(Extracted records)

----------------

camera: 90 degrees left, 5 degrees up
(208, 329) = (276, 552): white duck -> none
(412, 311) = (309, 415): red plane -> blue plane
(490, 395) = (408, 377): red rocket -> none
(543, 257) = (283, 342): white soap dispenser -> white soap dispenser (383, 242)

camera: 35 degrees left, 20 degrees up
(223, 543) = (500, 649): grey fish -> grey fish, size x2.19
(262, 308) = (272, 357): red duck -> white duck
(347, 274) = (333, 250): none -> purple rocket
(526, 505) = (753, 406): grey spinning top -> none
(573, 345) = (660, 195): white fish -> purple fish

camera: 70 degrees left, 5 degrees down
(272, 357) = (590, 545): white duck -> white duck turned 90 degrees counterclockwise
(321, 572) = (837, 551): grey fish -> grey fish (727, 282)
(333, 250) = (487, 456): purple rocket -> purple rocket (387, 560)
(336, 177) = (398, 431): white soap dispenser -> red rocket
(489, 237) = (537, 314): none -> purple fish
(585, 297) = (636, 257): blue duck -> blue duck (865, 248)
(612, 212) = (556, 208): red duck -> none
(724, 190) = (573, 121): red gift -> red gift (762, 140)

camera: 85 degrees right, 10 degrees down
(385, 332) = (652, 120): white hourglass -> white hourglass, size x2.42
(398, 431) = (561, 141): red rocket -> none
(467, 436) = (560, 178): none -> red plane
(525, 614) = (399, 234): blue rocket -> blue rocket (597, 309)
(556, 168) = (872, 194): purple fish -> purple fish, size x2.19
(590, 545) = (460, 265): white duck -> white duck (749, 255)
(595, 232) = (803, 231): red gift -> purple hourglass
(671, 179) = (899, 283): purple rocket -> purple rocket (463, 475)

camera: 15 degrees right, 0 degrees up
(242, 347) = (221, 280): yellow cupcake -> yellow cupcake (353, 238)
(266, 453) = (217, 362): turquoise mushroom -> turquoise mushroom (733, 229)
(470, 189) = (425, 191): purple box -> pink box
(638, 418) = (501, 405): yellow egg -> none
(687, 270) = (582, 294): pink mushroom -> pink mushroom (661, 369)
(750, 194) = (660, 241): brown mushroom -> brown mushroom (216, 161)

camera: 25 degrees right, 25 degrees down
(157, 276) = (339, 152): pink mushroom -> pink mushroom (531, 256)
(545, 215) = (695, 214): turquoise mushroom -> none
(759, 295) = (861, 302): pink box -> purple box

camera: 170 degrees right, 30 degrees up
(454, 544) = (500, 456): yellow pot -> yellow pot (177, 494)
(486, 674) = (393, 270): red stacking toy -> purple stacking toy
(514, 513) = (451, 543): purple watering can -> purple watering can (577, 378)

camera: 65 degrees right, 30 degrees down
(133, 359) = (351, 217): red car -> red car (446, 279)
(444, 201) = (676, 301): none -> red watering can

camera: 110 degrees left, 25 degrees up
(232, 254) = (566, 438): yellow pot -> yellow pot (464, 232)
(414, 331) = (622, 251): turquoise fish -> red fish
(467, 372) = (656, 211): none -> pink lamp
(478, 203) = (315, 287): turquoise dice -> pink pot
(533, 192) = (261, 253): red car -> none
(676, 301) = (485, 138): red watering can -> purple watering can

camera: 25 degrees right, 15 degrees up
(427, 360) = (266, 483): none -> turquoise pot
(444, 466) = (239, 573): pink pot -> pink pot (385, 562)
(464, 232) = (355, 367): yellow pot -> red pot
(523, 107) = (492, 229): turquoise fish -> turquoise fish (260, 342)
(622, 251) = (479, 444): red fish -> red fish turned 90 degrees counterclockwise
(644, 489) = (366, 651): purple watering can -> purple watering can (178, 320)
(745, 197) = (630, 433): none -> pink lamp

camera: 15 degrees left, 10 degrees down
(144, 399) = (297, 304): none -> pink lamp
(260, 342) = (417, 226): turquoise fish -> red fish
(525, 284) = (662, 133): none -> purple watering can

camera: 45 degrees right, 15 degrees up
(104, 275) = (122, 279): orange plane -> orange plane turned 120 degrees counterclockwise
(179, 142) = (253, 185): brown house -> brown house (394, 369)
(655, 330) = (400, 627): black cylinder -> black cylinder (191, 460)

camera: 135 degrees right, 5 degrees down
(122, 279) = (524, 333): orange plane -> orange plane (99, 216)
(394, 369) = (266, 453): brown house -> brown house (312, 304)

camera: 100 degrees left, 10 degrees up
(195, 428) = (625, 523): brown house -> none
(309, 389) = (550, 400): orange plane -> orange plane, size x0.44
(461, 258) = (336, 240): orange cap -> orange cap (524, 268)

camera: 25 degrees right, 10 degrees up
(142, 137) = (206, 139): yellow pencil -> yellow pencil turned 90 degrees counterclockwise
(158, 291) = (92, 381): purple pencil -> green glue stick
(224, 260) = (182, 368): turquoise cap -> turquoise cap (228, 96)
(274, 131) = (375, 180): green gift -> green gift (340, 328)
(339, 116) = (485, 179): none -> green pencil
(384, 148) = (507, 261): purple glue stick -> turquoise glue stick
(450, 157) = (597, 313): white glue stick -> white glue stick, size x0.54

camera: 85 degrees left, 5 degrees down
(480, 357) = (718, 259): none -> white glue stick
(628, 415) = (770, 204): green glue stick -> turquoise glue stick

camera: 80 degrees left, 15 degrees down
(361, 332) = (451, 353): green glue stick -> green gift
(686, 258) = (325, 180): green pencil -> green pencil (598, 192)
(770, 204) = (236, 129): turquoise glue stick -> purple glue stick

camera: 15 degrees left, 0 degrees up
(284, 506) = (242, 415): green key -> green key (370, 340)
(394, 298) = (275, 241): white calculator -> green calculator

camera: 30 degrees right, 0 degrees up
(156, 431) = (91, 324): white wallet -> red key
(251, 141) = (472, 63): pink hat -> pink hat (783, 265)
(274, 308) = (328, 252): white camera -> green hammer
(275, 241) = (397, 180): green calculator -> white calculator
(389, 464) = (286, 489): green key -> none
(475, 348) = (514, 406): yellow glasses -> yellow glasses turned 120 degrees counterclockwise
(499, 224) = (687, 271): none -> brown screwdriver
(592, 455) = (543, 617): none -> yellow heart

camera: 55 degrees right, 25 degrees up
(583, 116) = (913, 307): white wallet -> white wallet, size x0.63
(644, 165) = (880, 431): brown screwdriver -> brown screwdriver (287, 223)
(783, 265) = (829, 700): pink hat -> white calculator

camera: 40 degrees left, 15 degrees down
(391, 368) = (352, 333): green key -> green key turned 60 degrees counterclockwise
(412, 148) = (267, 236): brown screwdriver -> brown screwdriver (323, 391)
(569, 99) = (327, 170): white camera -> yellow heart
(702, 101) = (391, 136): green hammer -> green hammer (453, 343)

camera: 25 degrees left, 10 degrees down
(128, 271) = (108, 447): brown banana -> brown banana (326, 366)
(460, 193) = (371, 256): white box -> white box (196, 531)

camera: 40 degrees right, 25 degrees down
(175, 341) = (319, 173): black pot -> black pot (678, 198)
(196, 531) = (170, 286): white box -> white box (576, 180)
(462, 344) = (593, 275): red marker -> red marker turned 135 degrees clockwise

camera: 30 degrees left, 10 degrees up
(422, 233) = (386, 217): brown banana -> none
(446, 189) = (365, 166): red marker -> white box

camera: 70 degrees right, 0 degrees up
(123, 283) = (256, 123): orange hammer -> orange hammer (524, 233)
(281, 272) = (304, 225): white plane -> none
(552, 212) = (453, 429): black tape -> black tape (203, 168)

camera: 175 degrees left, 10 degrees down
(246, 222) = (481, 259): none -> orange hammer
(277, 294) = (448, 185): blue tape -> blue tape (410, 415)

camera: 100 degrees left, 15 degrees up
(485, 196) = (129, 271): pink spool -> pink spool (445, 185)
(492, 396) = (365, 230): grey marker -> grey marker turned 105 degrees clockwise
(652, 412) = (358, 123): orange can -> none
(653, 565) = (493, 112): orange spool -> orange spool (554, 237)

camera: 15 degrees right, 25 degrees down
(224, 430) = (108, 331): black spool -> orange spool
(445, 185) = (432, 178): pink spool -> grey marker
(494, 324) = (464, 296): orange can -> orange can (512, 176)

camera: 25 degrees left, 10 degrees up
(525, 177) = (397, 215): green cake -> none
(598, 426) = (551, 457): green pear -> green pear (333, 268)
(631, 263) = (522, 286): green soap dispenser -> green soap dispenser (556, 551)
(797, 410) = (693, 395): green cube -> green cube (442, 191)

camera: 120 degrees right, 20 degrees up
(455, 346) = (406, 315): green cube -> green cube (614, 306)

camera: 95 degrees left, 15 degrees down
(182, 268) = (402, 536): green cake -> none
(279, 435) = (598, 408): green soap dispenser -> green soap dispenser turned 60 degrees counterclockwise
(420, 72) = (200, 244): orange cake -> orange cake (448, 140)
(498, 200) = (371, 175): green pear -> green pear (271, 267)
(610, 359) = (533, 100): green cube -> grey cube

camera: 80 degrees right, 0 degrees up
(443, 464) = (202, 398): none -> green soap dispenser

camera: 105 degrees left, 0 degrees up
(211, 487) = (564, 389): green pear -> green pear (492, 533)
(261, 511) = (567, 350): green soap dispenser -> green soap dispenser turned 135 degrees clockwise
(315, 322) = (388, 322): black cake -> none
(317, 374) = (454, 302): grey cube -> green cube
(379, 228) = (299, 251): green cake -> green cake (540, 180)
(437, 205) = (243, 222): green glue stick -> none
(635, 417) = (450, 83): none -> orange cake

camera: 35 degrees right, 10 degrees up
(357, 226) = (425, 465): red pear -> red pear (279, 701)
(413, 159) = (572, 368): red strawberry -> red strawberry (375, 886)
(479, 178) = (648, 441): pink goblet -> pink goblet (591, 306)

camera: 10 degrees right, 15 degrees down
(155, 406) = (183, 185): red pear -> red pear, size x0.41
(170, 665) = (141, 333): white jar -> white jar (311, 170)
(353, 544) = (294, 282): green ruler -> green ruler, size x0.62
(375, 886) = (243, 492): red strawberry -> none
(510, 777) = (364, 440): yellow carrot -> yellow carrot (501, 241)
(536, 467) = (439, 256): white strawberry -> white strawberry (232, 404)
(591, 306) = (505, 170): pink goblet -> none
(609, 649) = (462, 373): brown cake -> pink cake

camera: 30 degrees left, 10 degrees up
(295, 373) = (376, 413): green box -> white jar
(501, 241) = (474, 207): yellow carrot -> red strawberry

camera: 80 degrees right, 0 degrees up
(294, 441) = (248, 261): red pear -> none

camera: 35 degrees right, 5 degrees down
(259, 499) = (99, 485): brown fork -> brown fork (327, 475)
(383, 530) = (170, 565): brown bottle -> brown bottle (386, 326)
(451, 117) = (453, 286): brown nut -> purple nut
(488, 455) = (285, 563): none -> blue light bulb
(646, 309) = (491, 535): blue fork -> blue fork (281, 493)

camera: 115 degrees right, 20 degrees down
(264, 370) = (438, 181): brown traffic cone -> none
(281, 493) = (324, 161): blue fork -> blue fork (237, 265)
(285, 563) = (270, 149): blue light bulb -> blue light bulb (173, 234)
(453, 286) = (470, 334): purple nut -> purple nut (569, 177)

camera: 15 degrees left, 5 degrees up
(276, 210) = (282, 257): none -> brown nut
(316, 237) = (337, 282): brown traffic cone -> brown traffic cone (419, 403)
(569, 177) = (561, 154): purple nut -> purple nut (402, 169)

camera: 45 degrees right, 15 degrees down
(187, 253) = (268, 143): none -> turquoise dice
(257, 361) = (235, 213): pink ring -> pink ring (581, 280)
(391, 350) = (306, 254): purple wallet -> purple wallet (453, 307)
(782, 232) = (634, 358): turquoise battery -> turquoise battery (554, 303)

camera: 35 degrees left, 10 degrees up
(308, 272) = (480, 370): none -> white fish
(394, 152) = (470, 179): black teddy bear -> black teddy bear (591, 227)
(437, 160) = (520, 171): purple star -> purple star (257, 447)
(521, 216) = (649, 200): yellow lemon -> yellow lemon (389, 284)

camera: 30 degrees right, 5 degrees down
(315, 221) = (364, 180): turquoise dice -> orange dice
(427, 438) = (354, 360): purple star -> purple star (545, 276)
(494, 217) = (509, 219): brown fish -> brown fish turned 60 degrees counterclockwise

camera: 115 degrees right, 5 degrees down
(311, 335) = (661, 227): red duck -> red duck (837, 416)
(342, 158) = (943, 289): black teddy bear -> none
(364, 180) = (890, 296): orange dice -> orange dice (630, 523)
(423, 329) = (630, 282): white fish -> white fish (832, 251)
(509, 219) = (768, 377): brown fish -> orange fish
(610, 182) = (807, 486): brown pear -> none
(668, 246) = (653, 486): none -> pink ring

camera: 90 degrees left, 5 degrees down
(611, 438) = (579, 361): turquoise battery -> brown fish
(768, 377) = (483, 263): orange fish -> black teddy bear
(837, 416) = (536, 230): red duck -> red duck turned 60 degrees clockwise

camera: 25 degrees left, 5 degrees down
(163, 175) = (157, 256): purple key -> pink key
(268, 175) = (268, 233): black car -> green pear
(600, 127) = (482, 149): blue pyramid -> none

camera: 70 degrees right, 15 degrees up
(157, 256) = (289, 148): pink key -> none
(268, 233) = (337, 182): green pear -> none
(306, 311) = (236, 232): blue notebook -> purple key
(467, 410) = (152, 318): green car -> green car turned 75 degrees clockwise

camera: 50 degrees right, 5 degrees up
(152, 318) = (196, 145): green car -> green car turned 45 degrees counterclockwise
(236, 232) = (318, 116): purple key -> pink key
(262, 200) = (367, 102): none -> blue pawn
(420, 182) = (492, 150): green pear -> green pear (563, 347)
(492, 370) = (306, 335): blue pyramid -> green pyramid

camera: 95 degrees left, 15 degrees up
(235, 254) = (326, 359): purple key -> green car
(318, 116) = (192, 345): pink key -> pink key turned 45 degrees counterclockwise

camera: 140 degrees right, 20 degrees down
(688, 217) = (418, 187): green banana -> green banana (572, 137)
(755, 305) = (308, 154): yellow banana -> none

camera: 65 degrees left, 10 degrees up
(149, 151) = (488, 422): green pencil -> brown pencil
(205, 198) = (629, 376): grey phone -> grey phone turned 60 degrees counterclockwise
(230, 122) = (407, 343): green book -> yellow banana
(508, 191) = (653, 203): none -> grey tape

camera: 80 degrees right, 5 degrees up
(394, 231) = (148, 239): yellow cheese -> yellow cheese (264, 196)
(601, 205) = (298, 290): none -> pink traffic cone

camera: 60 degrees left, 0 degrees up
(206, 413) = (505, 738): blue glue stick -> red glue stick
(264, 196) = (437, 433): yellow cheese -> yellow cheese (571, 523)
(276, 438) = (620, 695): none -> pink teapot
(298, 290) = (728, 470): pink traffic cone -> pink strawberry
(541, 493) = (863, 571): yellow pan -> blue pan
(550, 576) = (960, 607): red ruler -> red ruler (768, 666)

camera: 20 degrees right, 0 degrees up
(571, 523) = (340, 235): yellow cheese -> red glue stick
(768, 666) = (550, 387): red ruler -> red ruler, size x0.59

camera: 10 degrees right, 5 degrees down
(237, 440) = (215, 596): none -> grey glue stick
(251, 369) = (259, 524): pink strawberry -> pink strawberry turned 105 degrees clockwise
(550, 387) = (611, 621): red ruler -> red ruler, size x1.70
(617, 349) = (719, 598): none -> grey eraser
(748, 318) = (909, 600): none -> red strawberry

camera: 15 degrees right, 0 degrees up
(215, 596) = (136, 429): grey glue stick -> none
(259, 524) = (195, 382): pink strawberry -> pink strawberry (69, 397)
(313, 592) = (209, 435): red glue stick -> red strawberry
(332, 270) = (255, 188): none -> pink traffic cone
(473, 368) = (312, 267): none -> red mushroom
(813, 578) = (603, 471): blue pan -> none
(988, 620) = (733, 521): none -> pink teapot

----------------

-- EXERCISE PROMPT --
Filtering the entries above by the word "spool", copy each line that matches.

-- COMPLETED EXERCISE --
(485, 196) = (129, 271): pink spool -> pink spool (445, 185)
(653, 565) = (493, 112): orange spool -> orange spool (554, 237)
(224, 430) = (108, 331): black spool -> orange spool
(445, 185) = (432, 178): pink spool -> grey marker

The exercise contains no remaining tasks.